■ **Stated goal**: The required result is the exact run of lines beginning at the one containing "Mask **vessel or" and ending at the last line of the entries.

(Recorded data)
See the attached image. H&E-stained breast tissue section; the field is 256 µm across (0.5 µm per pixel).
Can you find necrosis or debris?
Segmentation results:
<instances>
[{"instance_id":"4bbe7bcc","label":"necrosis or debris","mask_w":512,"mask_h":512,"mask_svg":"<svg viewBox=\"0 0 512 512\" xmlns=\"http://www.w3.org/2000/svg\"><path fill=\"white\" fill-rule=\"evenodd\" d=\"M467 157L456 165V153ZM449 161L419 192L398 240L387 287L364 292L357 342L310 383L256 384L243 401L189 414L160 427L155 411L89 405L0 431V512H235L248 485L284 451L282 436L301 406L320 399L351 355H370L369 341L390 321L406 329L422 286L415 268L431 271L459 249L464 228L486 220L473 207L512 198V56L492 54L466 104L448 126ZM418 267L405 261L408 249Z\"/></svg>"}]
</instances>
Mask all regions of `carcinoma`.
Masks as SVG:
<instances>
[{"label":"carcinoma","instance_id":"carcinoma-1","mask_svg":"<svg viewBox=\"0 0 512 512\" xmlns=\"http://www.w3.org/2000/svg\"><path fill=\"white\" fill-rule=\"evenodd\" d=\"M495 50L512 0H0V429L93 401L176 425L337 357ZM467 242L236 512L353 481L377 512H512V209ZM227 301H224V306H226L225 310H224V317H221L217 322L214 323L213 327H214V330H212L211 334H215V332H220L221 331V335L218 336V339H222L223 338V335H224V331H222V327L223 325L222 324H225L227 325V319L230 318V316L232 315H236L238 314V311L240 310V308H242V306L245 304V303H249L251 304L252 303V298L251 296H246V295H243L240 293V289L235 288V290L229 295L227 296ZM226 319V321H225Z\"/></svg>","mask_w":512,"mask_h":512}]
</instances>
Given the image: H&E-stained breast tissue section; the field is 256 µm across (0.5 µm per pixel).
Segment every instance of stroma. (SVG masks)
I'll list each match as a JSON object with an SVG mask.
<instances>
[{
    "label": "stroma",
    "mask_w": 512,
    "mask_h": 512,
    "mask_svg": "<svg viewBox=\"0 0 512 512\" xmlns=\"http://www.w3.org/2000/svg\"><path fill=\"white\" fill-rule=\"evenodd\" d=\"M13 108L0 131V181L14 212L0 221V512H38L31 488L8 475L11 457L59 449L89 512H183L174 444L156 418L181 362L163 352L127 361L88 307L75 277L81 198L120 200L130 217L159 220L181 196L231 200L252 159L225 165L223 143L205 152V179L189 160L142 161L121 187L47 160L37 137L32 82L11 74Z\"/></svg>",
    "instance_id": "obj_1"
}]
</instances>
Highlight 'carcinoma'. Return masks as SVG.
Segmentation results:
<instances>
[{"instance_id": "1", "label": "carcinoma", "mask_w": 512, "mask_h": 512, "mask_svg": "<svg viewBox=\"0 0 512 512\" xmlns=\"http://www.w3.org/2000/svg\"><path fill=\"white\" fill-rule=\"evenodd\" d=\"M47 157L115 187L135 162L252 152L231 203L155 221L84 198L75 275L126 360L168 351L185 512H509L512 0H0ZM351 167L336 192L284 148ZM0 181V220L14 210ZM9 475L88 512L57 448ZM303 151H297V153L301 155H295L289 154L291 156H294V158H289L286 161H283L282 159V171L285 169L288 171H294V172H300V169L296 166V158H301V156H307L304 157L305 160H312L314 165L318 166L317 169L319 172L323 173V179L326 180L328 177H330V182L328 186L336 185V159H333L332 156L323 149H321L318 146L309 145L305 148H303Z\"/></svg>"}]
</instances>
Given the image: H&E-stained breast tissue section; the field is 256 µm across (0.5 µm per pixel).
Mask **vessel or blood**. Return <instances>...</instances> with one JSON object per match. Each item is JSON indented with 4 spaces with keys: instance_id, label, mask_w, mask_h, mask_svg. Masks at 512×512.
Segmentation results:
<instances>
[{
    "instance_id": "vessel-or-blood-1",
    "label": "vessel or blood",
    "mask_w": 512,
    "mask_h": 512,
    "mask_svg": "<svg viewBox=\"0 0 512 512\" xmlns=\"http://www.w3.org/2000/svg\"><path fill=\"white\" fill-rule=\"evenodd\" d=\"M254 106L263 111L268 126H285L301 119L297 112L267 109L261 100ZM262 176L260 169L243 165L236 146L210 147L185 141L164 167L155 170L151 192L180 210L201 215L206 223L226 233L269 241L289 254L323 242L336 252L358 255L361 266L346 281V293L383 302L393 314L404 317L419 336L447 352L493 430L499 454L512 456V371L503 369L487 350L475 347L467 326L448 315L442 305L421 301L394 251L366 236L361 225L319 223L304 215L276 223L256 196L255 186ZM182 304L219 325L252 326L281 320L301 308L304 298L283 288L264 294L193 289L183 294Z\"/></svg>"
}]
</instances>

■ **Solution to the problem**:
Mask **vessel or blood**. Return <instances>...</instances> with one JSON object per match. Each item is JSON indented with 4 spaces with keys: instance_id, label, mask_w, mask_h, mask_svg. Masks at 512×512.
Segmentation results:
<instances>
[{
    "instance_id": "vessel-or-blood-1",
    "label": "vessel or blood",
    "mask_w": 512,
    "mask_h": 512,
    "mask_svg": "<svg viewBox=\"0 0 512 512\" xmlns=\"http://www.w3.org/2000/svg\"><path fill=\"white\" fill-rule=\"evenodd\" d=\"M254 106L263 111L268 126H285L301 119L297 112L267 109L261 100ZM262 176L260 169L243 165L236 146L210 147L185 141L164 167L155 170L151 192L180 210L201 215L206 223L226 233L269 241L289 254L323 242L336 252L358 255L361 266L346 281V293L383 302L393 314L404 317L419 336L447 352L493 430L499 454L512 456V371L503 369L487 350L475 347L467 326L448 315L442 305L421 301L394 251L366 236L361 225L319 223L304 215L276 223L256 196L255 186ZM182 304L219 325L252 326L281 320L301 308L304 298L283 288L264 294L193 289L183 294Z\"/></svg>"
}]
</instances>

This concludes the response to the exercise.